* What you should do: Once the pictures are set aside, retype the remaining entries exactly.

* Information shown:
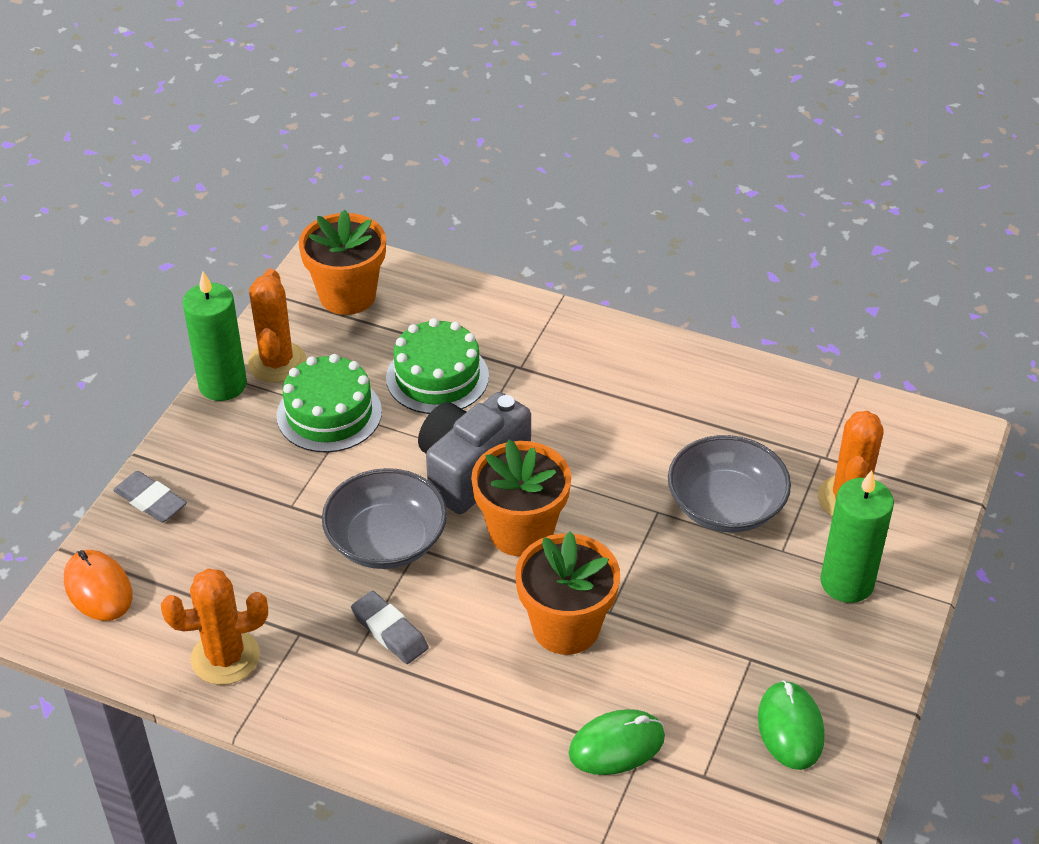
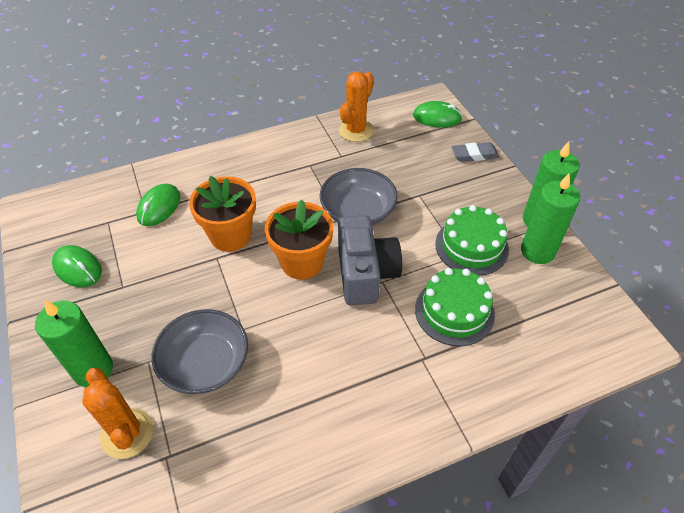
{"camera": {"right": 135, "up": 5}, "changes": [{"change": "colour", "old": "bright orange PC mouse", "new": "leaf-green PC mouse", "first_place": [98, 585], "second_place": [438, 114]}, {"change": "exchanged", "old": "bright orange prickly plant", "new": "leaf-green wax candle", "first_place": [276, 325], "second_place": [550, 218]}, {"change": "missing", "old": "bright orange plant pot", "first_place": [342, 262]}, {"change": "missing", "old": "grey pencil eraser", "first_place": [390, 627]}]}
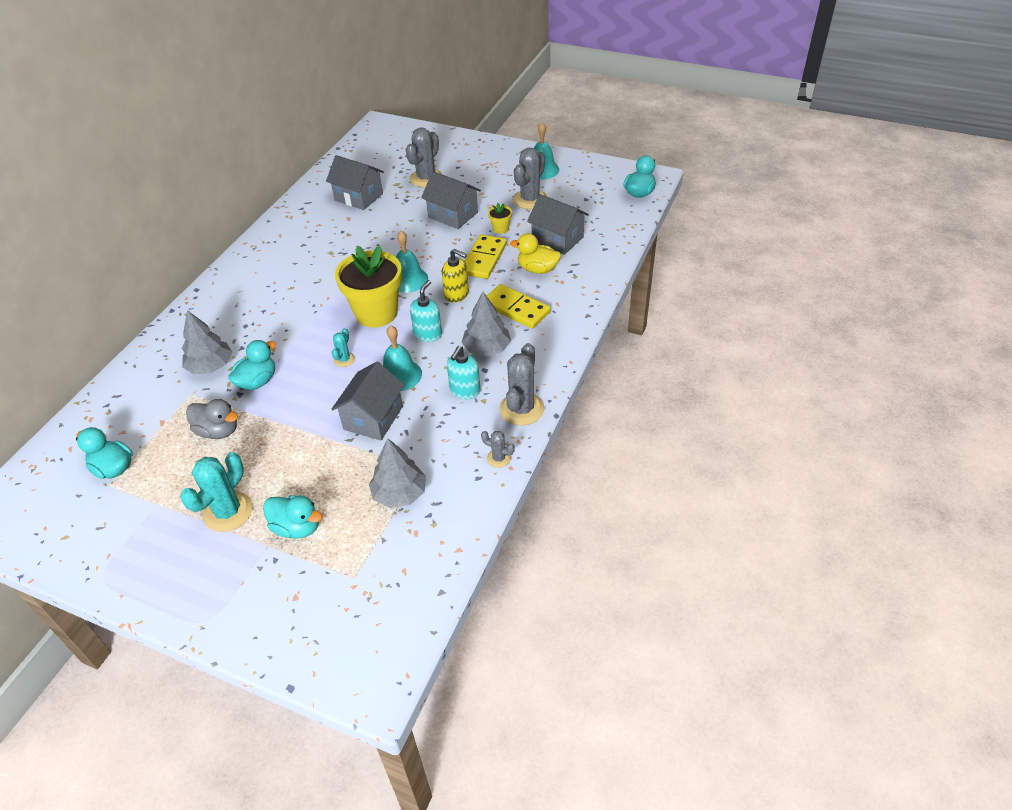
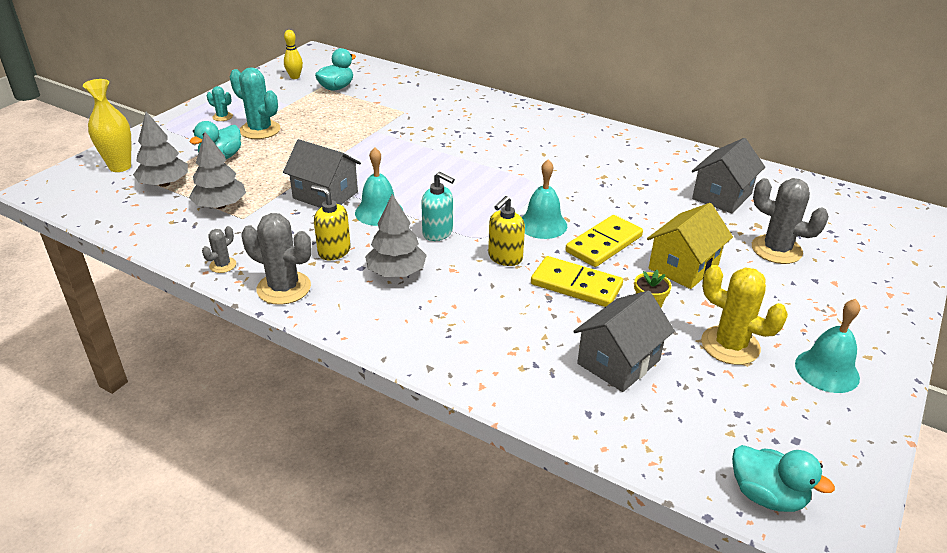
{"camera": {"right": 95, "up": -10}, "changes": [{"change": "relocated", "old": "grey toy tree", "first_place": [207, 342], "second_place": [160, 149]}, {"change": "missing", "old": "grey rubber duck", "first_place": [212, 419]}, {"change": "missing", "old": "teal rubber duck", "first_place": [252, 365]}, {"change": "relocated", "old": "teal prickly plant", "first_place": [343, 347], "second_place": [220, 103]}, {"change": "missing", "old": "golden plant pot", "first_place": [368, 286]}, {"change": "colour", "old": "grey house", "new": "golden house", "first_place": [451, 200], "second_place": [690, 246]}, {"change": "colour", "old": "teal soap dispenser", "new": "golden soap dispenser", "first_place": [463, 372], "second_place": [331, 222]}, {"change": "relocated", "old": "golden domino piece", "first_place": [519, 306], "second_place": [604, 241]}, {"change": "missing", "old": "golden rubber duck", "first_place": [535, 253]}, {"change": "colour", "old": "grey prickly plant", "new": "golden prickly plant", "first_place": [530, 178], "second_place": [744, 315]}, {"change": "appeared", "new": "golden vase", "second_place": [107, 125]}, {"change": "appeared", "new": "golden bowling pin", "second_place": [293, 54]}]}
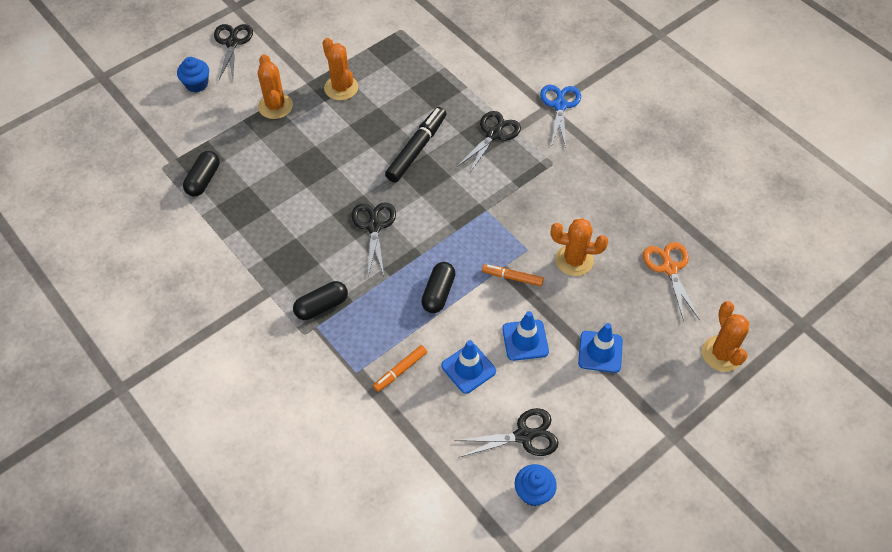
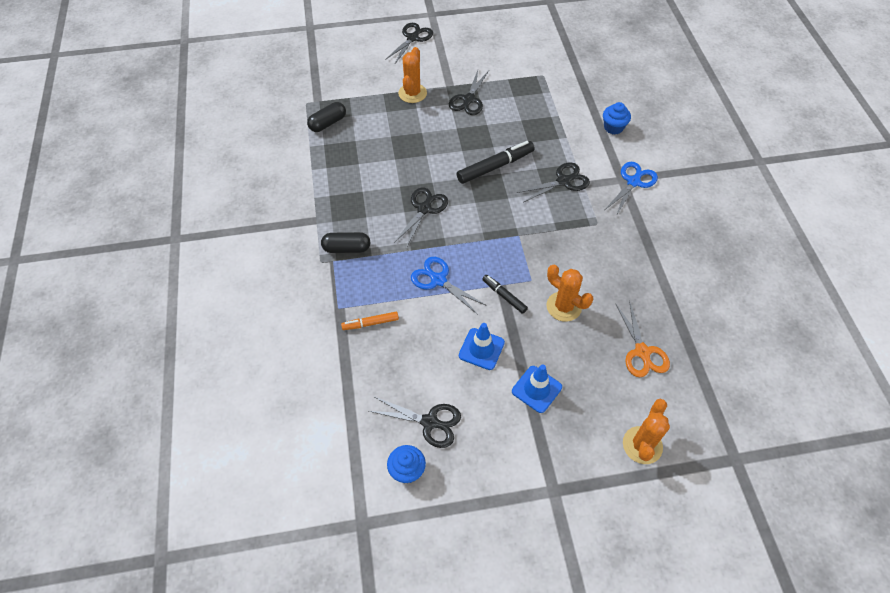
{"camera": {"right": 30, "up": 0}, "changes": [{"change": "relocated", "old": "royal blue cupcake", "first_place": [193, 74], "second_place": [617, 118]}, {"change": "exchanged", "old": "bright orange prickly plant", "new": "black scissors", "first_place": [340, 69], "second_place": [469, 92]}, {"change": "exchanged", "old": "black pill", "new": "royal blue scissors", "first_place": [438, 287], "second_place": [449, 286]}, {"change": "missing", "old": "royal blue traffic cone", "first_place": [468, 367]}, {"change": "colour", "old": "bright orange marker pen", "new": "black marker pen", "first_place": [513, 275], "second_place": [505, 294]}, {"change": "spun", "old": "bright orange scissors", "first_place": [671, 281], "second_place": [642, 338], "degrees": 150}]}
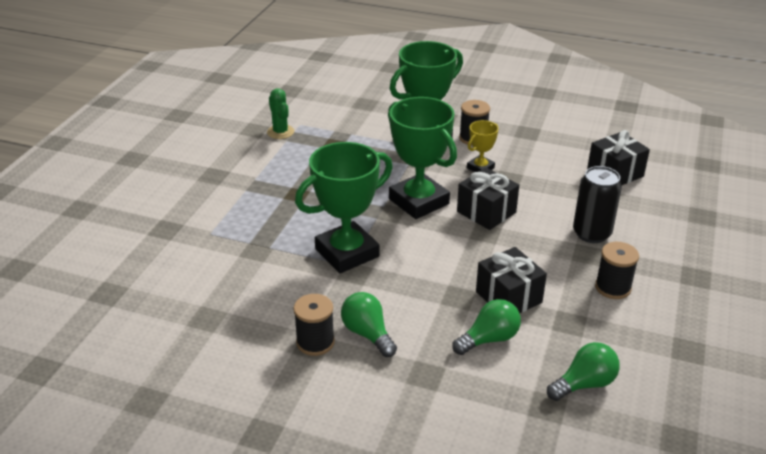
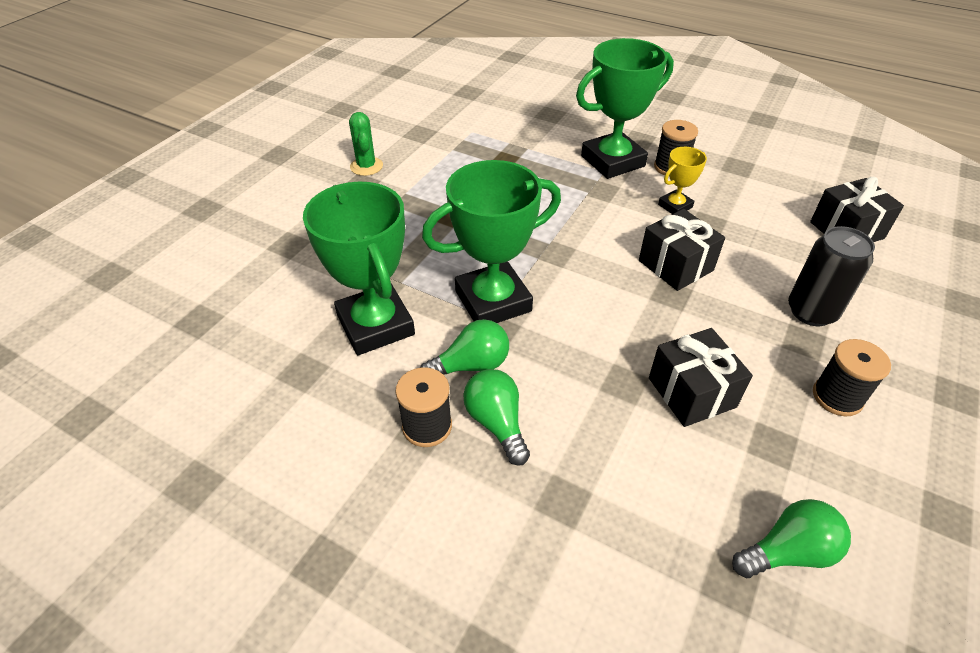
{"camera": {"right": 10, "up": 10}, "changes": [{"change": "relocated", "old": "leaf-green prickly plant", "first_place": [280, 113], "second_place": [366, 144]}, {"change": "relocated", "old": "leaf-green award cup", "first_place": [422, 158], "second_place": [359, 268]}, {"change": "relocated", "old": "leaf-green lightbulb", "first_place": [486, 327], "second_place": [464, 347]}]}
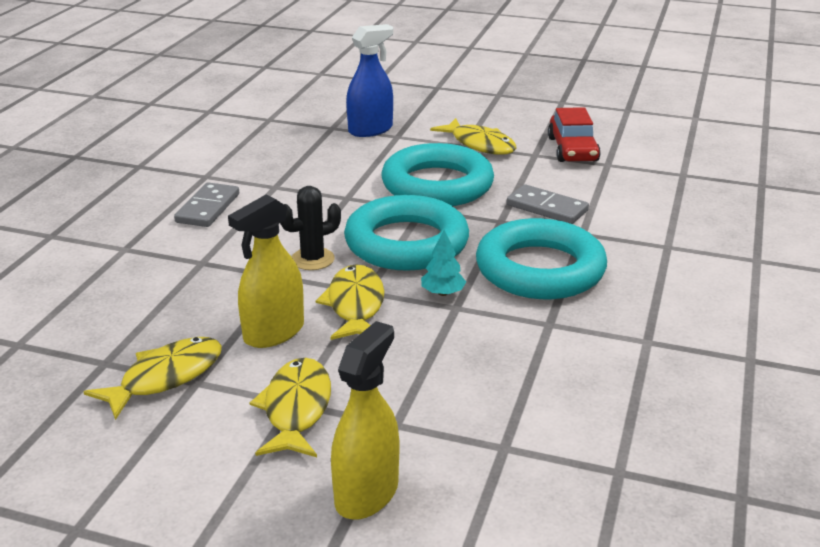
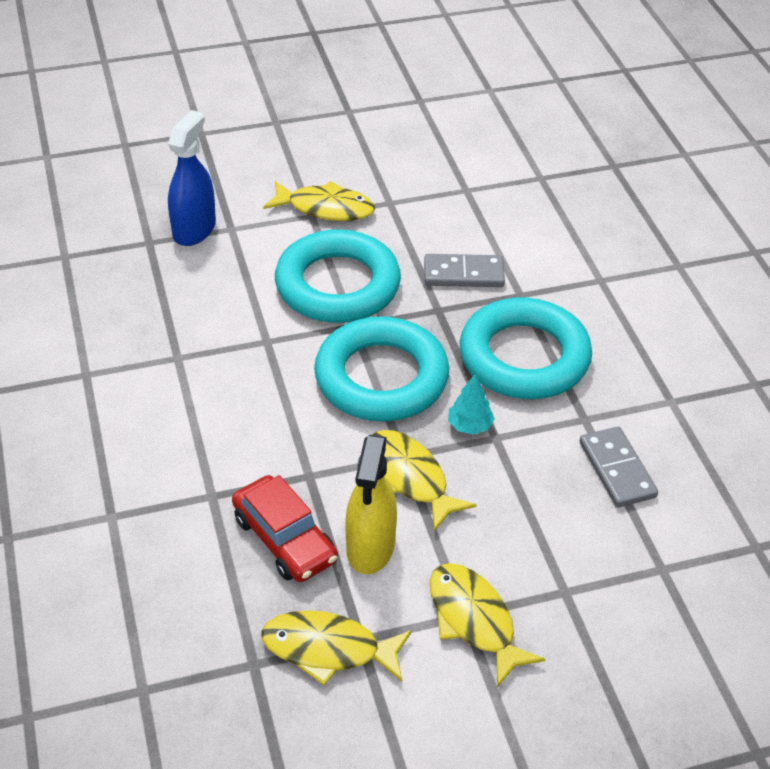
{"camera": {"right": -35, "up": 15}, "changes": [{"change": "spun", "old": "golden fish figure", "first_place": [153, 378], "second_place": [336, 648], "degrees": -90}, {"change": "relocated", "old": "grey domino piece", "first_place": [206, 204], "second_place": [619, 466]}, {"change": "missing", "old": "black prickly plant", "first_place": [310, 228]}, {"change": "missing", "old": "golden spray cleaner", "first_place": [365, 420]}, {"change": "relocated", "old": "scarlet toy car", "first_place": [574, 134], "second_place": [285, 528]}]}
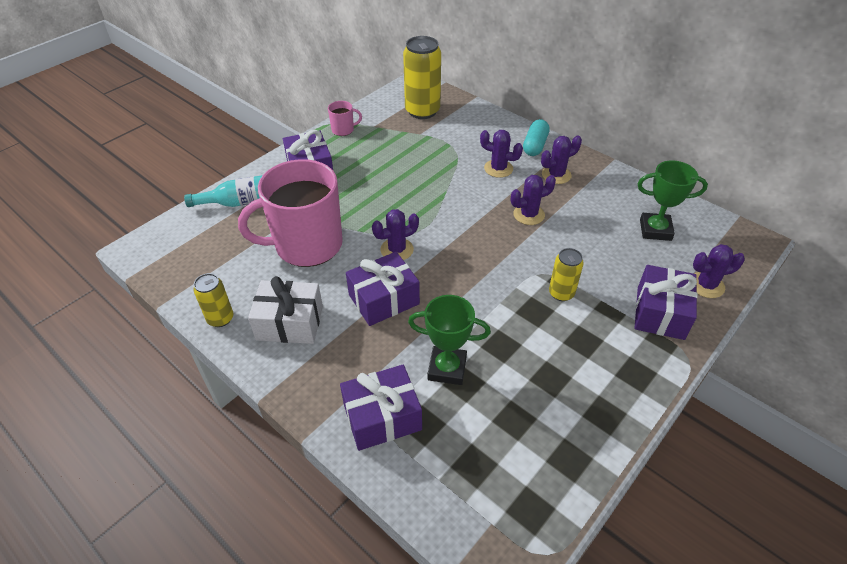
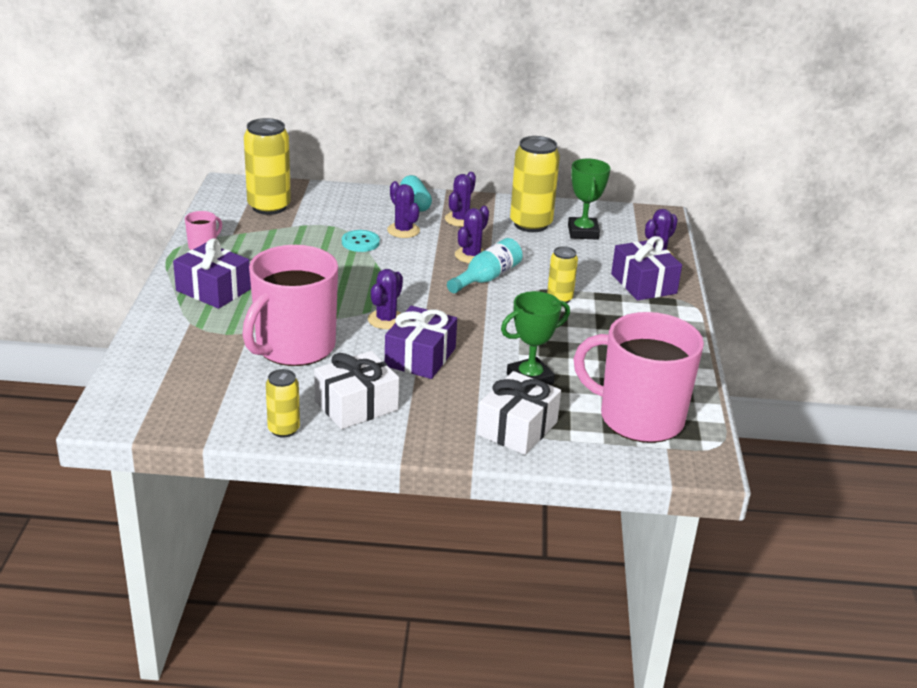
{"camera": {"right": -40, "up": -15}, "changes": [{"change": "relocated", "old": "teal drink bottle", "first_place": [223, 191], "second_place": [485, 265]}, {"change": "colour", "old": "violet gift", "new": "snow-white gift", "first_place": [381, 408], "second_place": [519, 413]}, {"change": "spun", "old": "violet prickly plant", "first_place": [501, 154], "second_place": [403, 209], "degrees": 75}, {"change": "spun", "old": "leaf-green award cup", "first_place": [672, 200], "second_place": [589, 199], "degrees": -60}, {"change": "appeared", "new": "teal sewing button", "second_place": [361, 241]}, {"change": "appeared", "new": "golden soda can", "second_place": [535, 184]}, {"change": "appeared", "new": "rosy coffee mug", "second_place": [638, 377]}]}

* Answer section:
{"camera": {"right": 135, "up": 5}, "changes": [{"change": "colour", "old": "bright orange PC mouse", "new": "leaf-green PC mouse", "first_place": [98, 585], "second_place": [438, 114]}, {"change": "exchanged", "old": "bright orange prickly plant", "new": "leaf-green wax candle", "first_place": [276, 325], "second_place": [550, 218]}, {"change": "missing", "old": "bright orange plant pot", "first_place": [342, 262]}, {"change": "missing", "old": "grey pencil eraser", "first_place": [390, 627]}]}
{"camera": {"right": 95, "up": -10}, "changes": [{"change": "relocated", "old": "grey toy tree", "first_place": [207, 342], "second_place": [160, 149]}, {"change": "missing", "old": "grey rubber duck", "first_place": [212, 419]}, {"change": "missing", "old": "teal rubber duck", "first_place": [252, 365]}, {"change": "relocated", "old": "teal prickly plant", "first_place": [343, 347], "second_place": [220, 103]}, {"change": "missing", "old": "golden plant pot", "first_place": [368, 286]}, {"change": "colour", "old": "grey house", "new": "golden house", "first_place": [451, 200], "second_place": [690, 246]}, {"change": "colour", "old": "teal soap dispenser", "new": "golden soap dispenser", "first_place": [463, 372], "second_place": [331, 222]}, {"change": "relocated", "old": "golden domino piece", "first_place": [519, 306], "second_place": [604, 241]}, {"change": "missing", "old": "golden rubber duck", "first_place": [535, 253]}, {"change": "colour", "old": "grey prickly plant", "new": "golden prickly plant", "first_place": [530, 178], "second_place": [744, 315]}, {"change": "appeared", "new": "golden vase", "second_place": [107, 125]}, {"change": "appeared", "new": "golden bowling pin", "second_place": [293, 54]}]}
{"camera": {"right": 30, "up": 0}, "changes": [{"change": "relocated", "old": "royal blue cupcake", "first_place": [193, 74], "second_place": [617, 118]}, {"change": "exchanged", "old": "bright orange prickly plant", "new": "black scissors", "first_place": [340, 69], "second_place": [469, 92]}, {"change": "exchanged", "old": "black pill", "new": "royal blue scissors", "first_place": [438, 287], "second_place": [449, 286]}, {"change": "missing", "old": "royal blue traffic cone", "first_place": [468, 367]}, {"change": "colour", "old": "bright orange marker pen", "new": "black marker pen", "first_place": [513, 275], "second_place": [505, 294]}, {"change": "spun", "old": "bright orange scissors", "first_place": [671, 281], "second_place": [642, 338], "degrees": 150}]}
{"camera": {"right": 10, "up": 10}, "changes": [{"change": "relocated", "old": "leaf-green prickly plant", "first_place": [280, 113], "second_place": [366, 144]}, {"change": "relocated", "old": "leaf-green award cup", "first_place": [422, 158], "second_place": [359, 268]}, {"change": "relocated", "old": "leaf-green lightbulb", "first_place": [486, 327], "second_place": [464, 347]}]}
{"camera": {"right": -35, "up": 15}, "changes": [{"change": "spun", "old": "golden fish figure", "first_place": [153, 378], "second_place": [336, 648], "degrees": -90}, {"change": "relocated", "old": "grey domino piece", "first_place": [206, 204], "second_place": [619, 466]}, {"change": "missing", "old": "black prickly plant", "first_place": [310, 228]}, {"change": "missing", "old": "golden spray cleaner", "first_place": [365, 420]}, {"change": "relocated", "old": "scarlet toy car", "first_place": [574, 134], "second_place": [285, 528]}]}
{"camera": {"right": -40, "up": -15}, "changes": [{"change": "relocated", "old": "teal drink bottle", "first_place": [223, 191], "second_place": [485, 265]}, {"change": "colour", "old": "violet gift", "new": "snow-white gift", "first_place": [381, 408], "second_place": [519, 413]}, {"change": "spun", "old": "violet prickly plant", "first_place": [501, 154], "second_place": [403, 209], "degrees": 75}, {"change": "spun", "old": "leaf-green award cup", "first_place": [672, 200], "second_place": [589, 199], "degrees": -60}, {"change": "appeared", "new": "teal sewing button", "second_place": [361, 241]}, {"change": "appeared", "new": "golden soda can", "second_place": [535, 184]}, {"change": "appeared", "new": "rosy coffee mug", "second_place": [638, 377]}]}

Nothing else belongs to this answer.